* ACTIVITY:
Repeat the data that follows verbatim. Images are not part of the copy.

* TASK DATA:
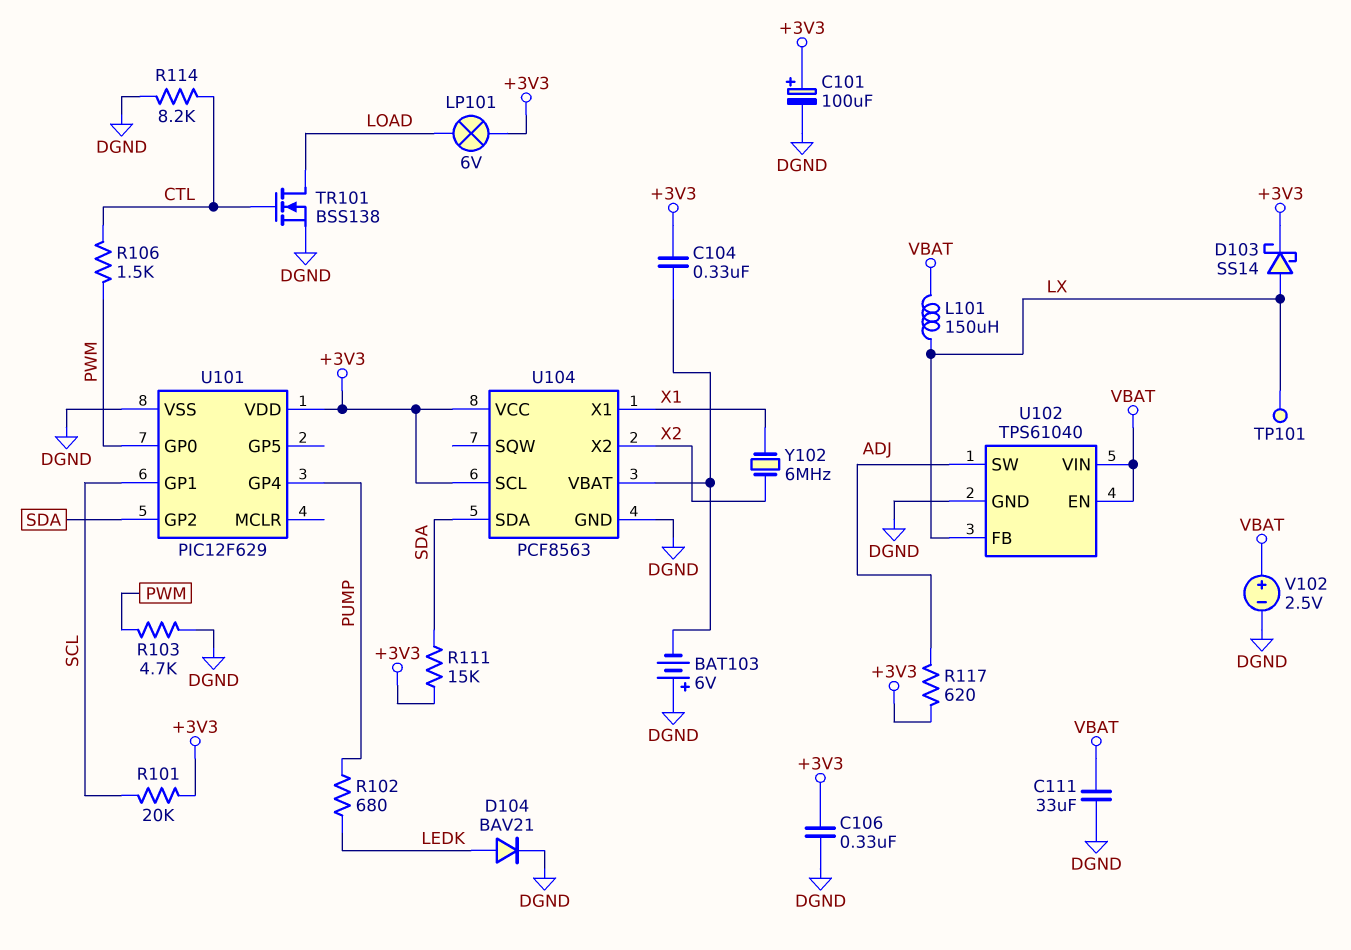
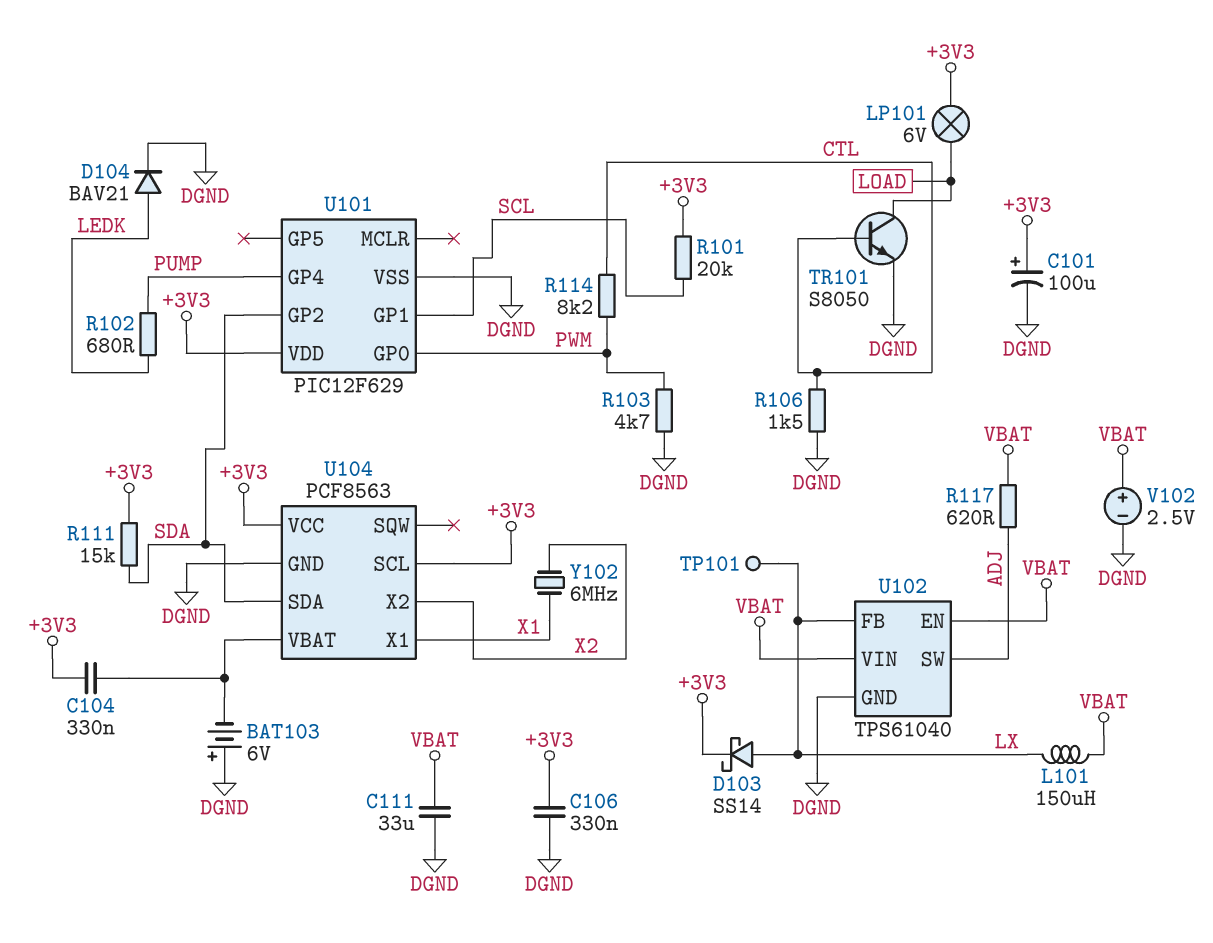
R106: 1.5k (CTL, PWM) -> 1.5k (CTL, DGND)
R114: 8.2k (CTL, DGND) -> 8.2k (CTL, PWM)
R117: 620 (+3V3, ADJ) -> 620 (ADJ, VBAT)
TR101: NMOS BSS138 (G CTL, D LOAD, S DGND) -> NPN S8050 (B CTL, C LOAD, E DGND)

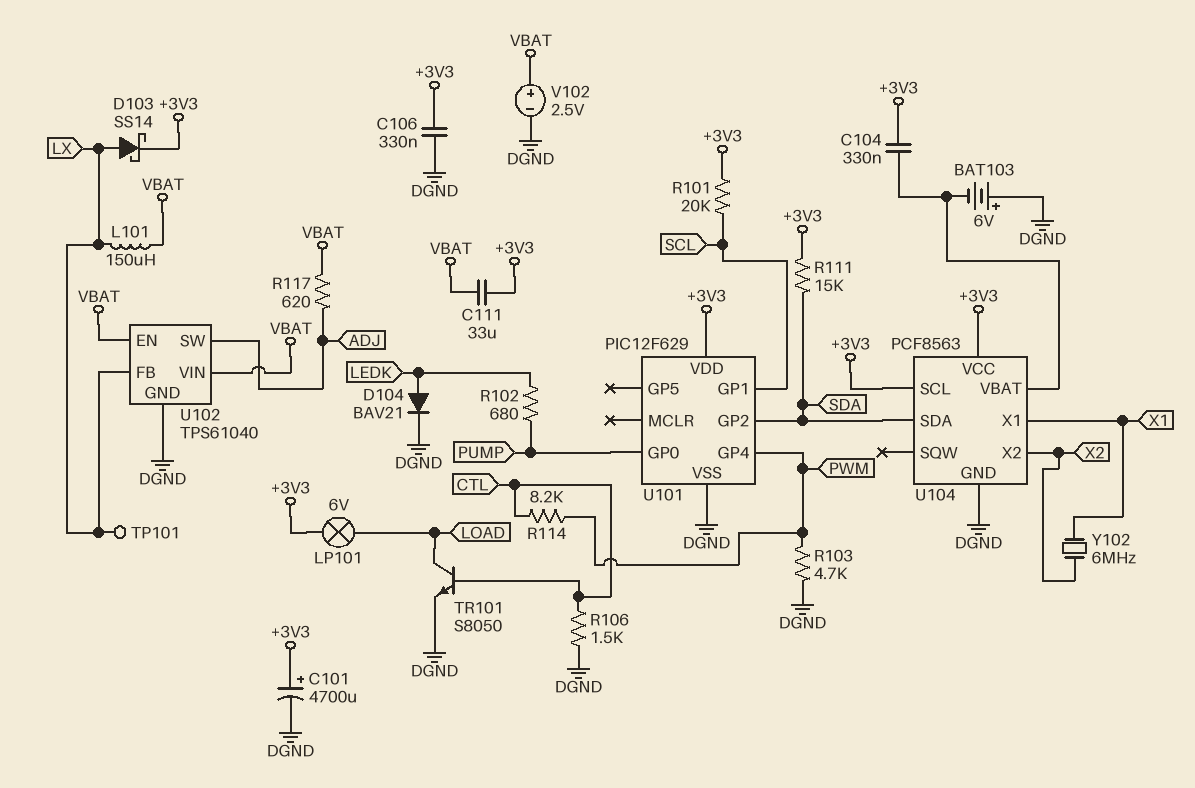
C101: 100uF (plus +3V3, minus DGND) -> 4700uF (plus +3V3, minus DGND)
C111: 33uF (DGND, VBAT) -> 33uF (+3V3, VBAT)
U101 pin GP0: PWM -> PUMP
U101 pin GP4: PUMP -> PWM

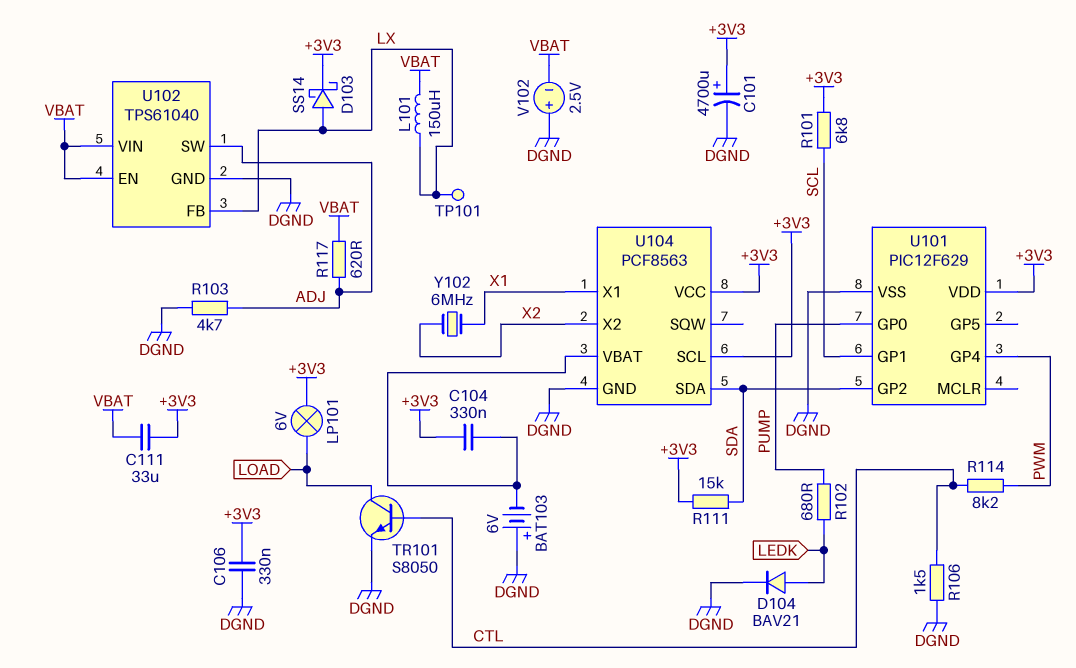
R101: 20k (+3V3, SCL) -> 6.8k (+3V3, SCL)
R103: 4.7k (DGND, PWM) -> 4.7k (ADJ, DGND)
V102: 2.5V (plus VBAT, minus DGND) -> 2.5V (plus DGND, minus VBAT)

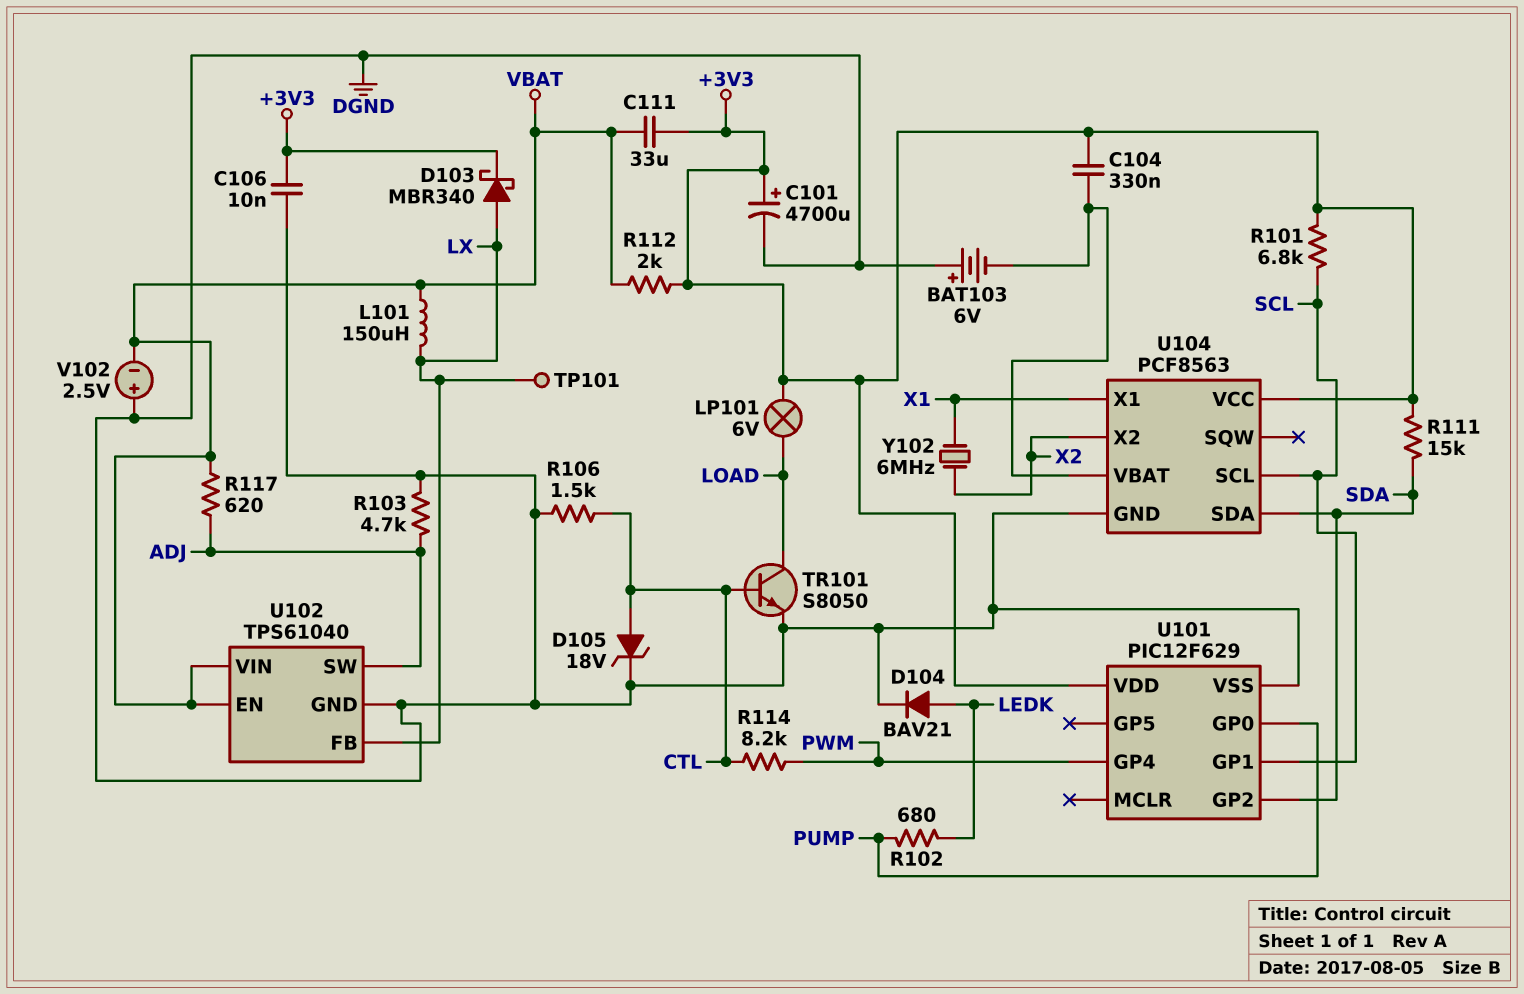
C106: 330nF (+3V3, DGND) -> 10nF (+3V3, DGND)
D103: schottky SS14 (A LX, K +3V3) -> schottky MBR340 (A LX, K +3V3)
D105: none -> zener 18V (A CTL, K DGND)
R112: none -> 2k (+3V3, VBAT)
U104 pin SCL: +3V3 -> SCL

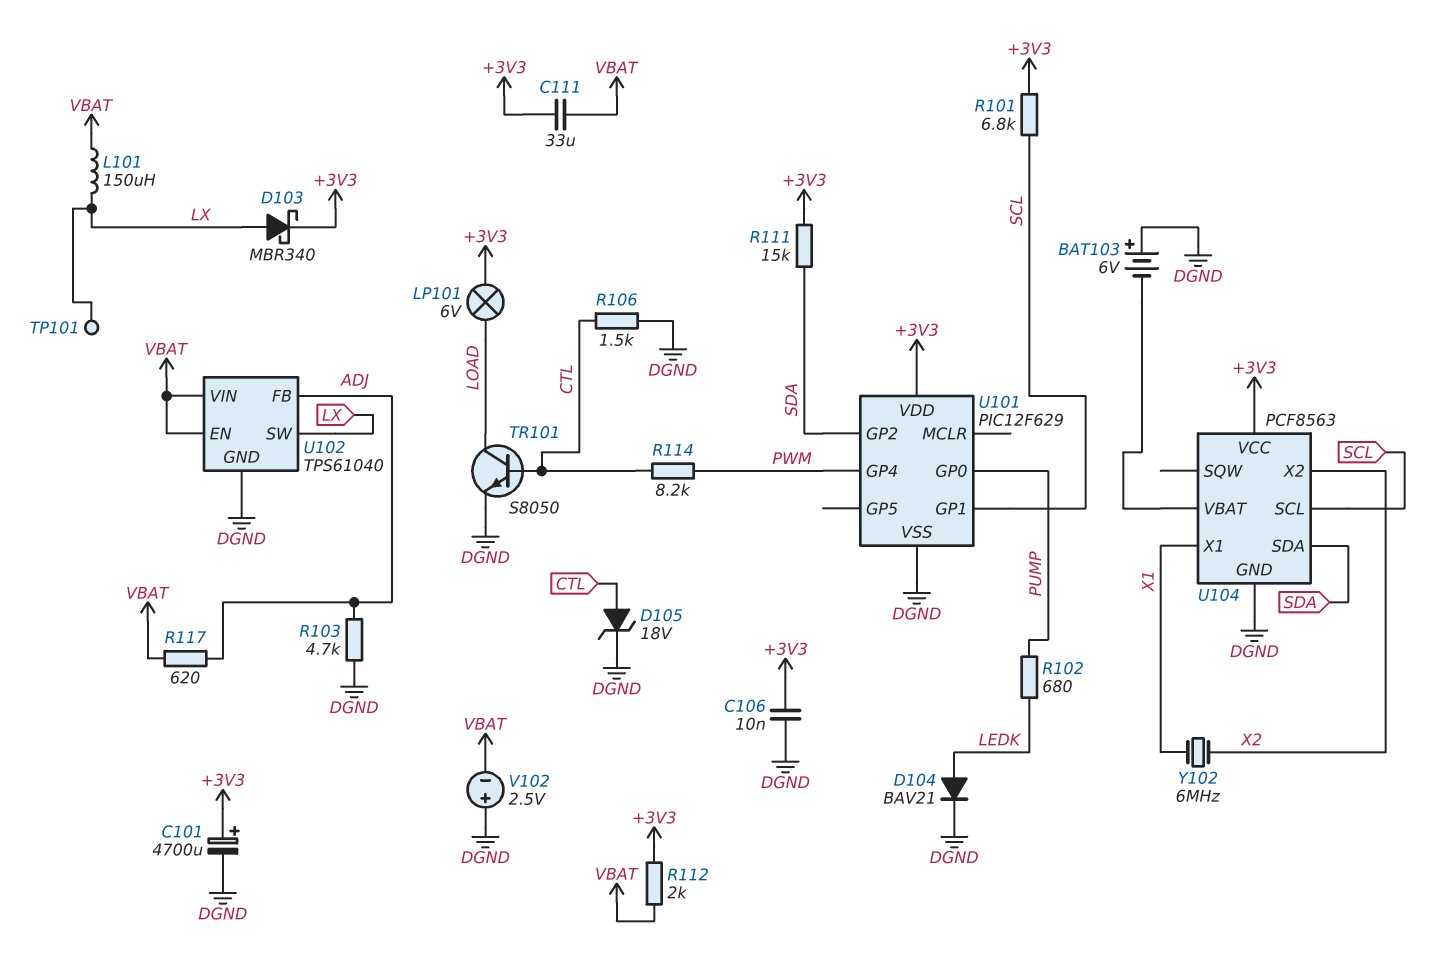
C104: 330nF (+3V3, U104/VBAT) -> none
U102 pin FB: LX -> ADJ
U102 pin SW: ADJ -> LX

* TASK SOLUTION:
R106: 1.5k (CTL, PWM) -> 1.5k (CTL, DGND)
R114: 8.2k (CTL, DGND) -> 8.2k (CTL, PWM)
R117: 620 (+3V3, ADJ) -> 620 (ADJ, VBAT)
TR101: NMOS BSS138 (G CTL, D LOAD, S DGND) -> NPN S8050 (B CTL, C LOAD, E DGND)

C101: 100uF (plus +3V3, minus DGND) -> 4700uF (plus +3V3, minus DGND)
C111: 33uF (DGND, VBAT) -> 33uF (+3V3, VBAT)
U101 pin GP0: PWM -> PUMP
U101 pin GP4: PUMP -> PWM

R101: 20k (+3V3, SCL) -> 6.8k (+3V3, SCL)
R103: 4.7k (DGND, PWM) -> 4.7k (ADJ, DGND)
V102: 2.5V (plus VBAT, minus DGND) -> 2.5V (plus DGND, minus VBAT)

C106: 330nF (+3V3, DGND) -> 10nF (+3V3, DGND)
D103: schottky SS14 (A LX, K +3V3) -> schottky MBR340 (A LX, K +3V3)
D105: none -> zener 18V (A CTL, K DGND)
R112: none -> 2k (+3V3, VBAT)
U104 pin SCL: +3V3 -> SCL

C104: 330nF (+3V3, U104/VBAT) -> none
U102 pin FB: LX -> ADJ
U102 pin SW: ADJ -> LX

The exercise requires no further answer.